--- What to do ---
Every entry in the data that follows should come back exactly, pictures aside.

[Stored dataset items]
════════════════
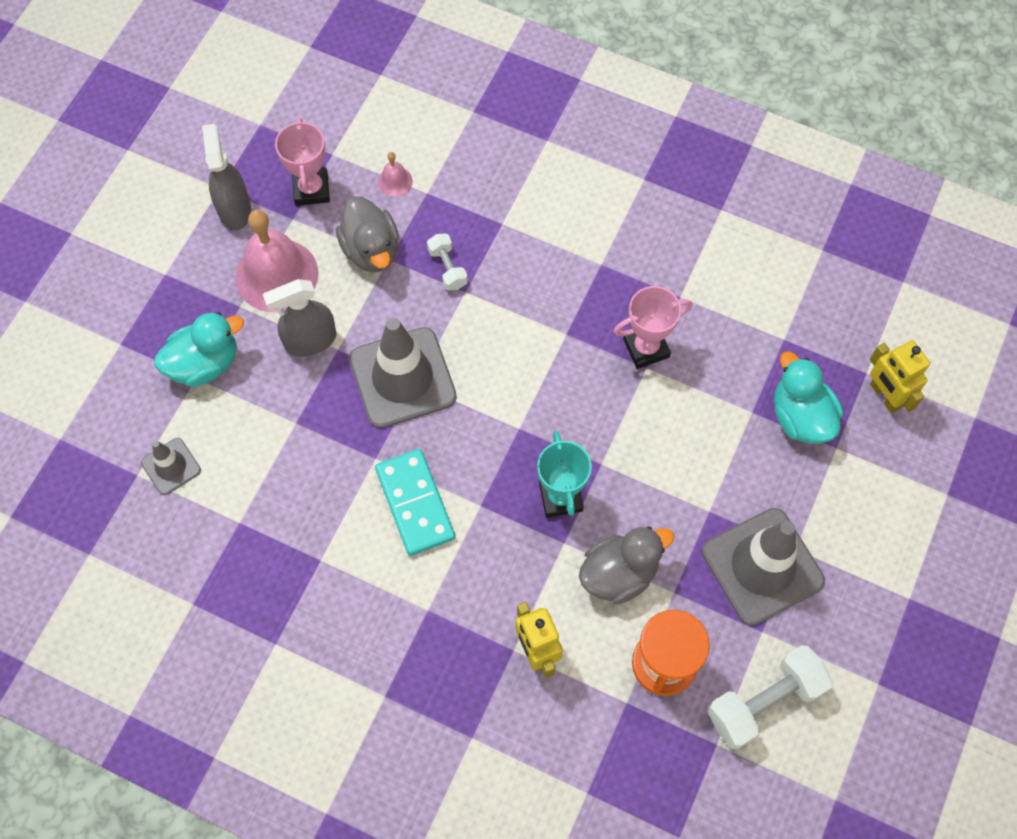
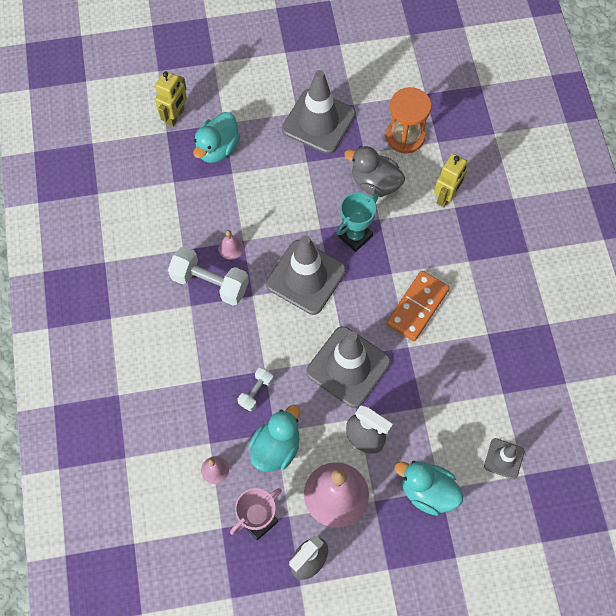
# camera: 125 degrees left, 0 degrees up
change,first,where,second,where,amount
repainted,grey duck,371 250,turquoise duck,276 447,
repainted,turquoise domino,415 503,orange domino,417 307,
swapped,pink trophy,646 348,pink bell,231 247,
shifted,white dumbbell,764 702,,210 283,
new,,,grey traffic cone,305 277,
════════════════
--- Exercise result ---
# camera: 125 degrees left, 0 degrees up
change,first,where,second,where,amount
repainted,grey duck,371 250,turquoise duck,276 447,
repainted,turquoise domino,415 503,orange domino,417 307,
swapped,pink trophy,646 348,pink bell,231 247,
shifted,white dumbbell,764 702,,210 283,
new,,,grey traffic cone,305 277,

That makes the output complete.